◆ Exercise instructions
Restate the full listing word for word and leave the pictures out.

◆ Data segment
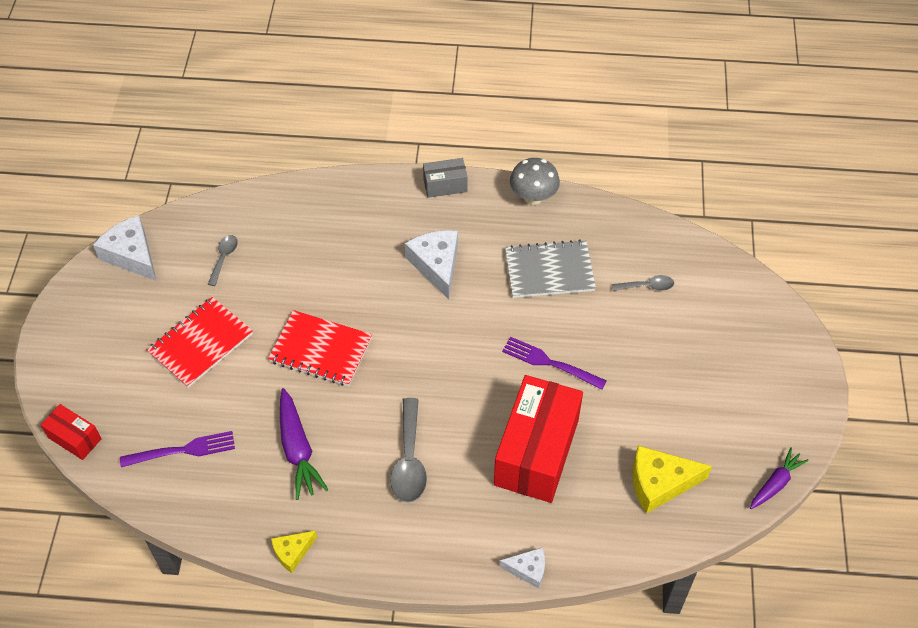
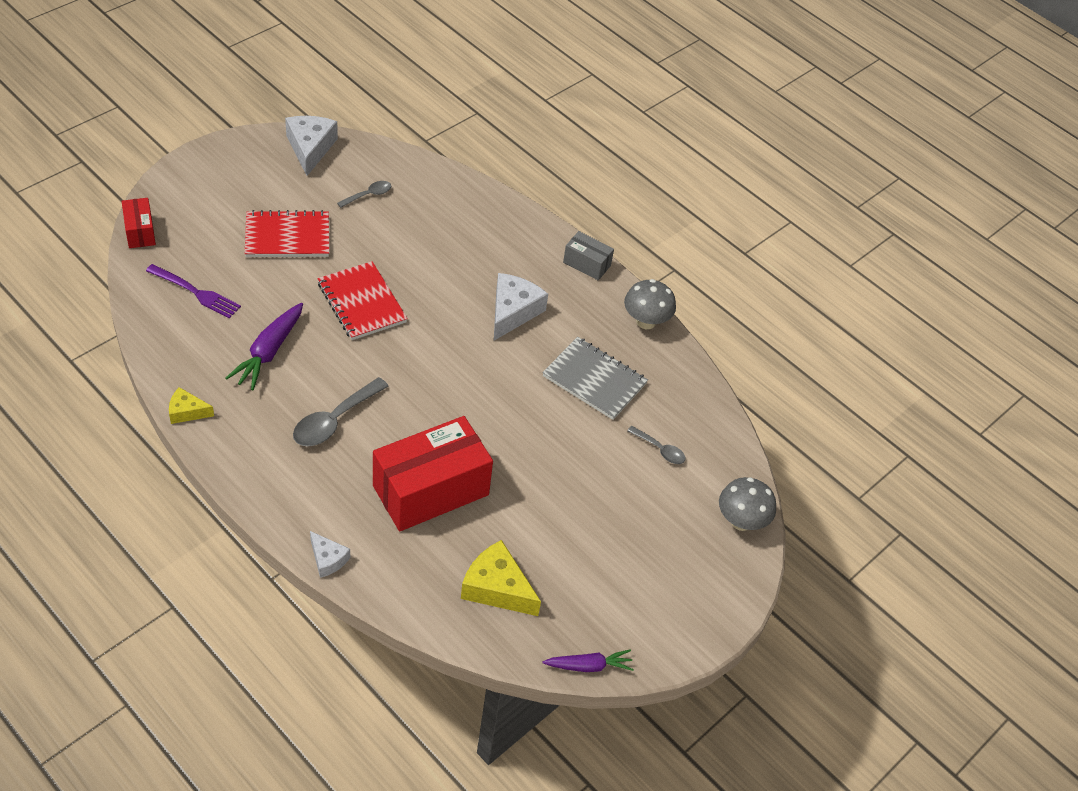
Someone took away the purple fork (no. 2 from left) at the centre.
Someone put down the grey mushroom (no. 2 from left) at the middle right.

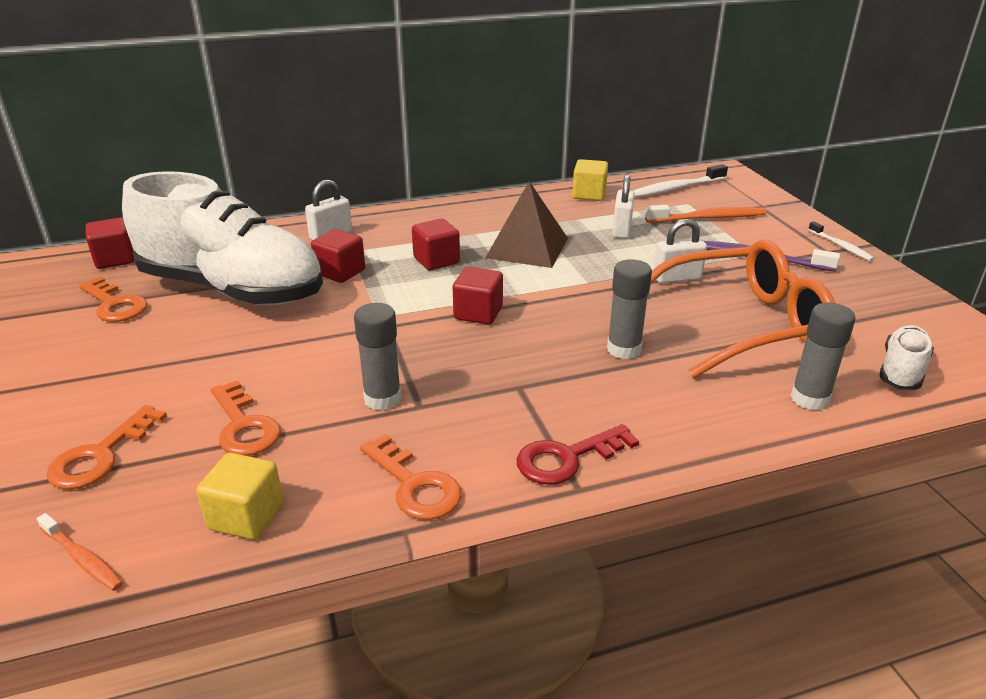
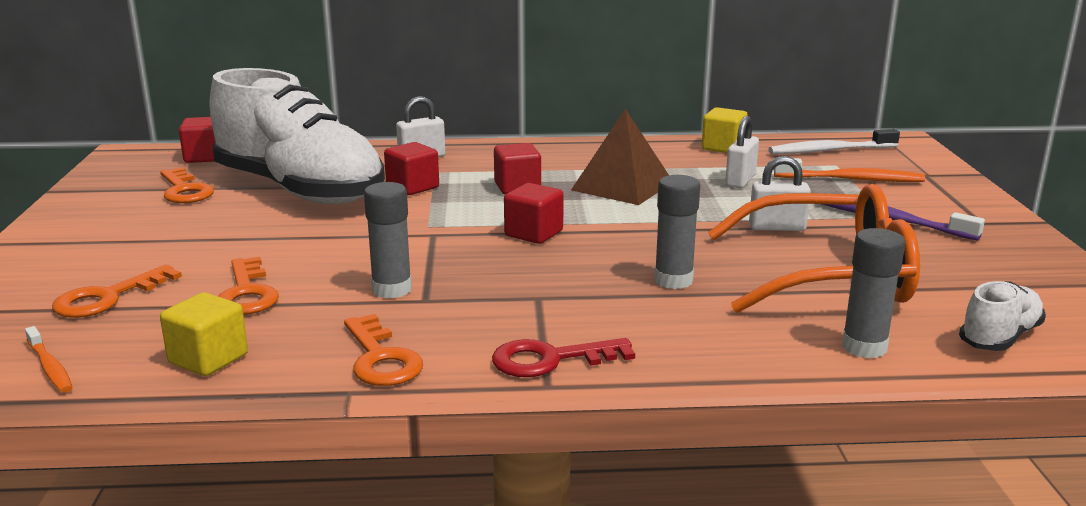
Someone took away the white toothbrush (no. 2 from left) at the middle right.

◆ Answer to this problem
Someone took away the purple fork (no. 2 from left) at the centre.
Someone put down the grey mushroom (no. 2 from left) at the middle right.

Someone took away the white toothbrush (no. 2 from left) at the middle right.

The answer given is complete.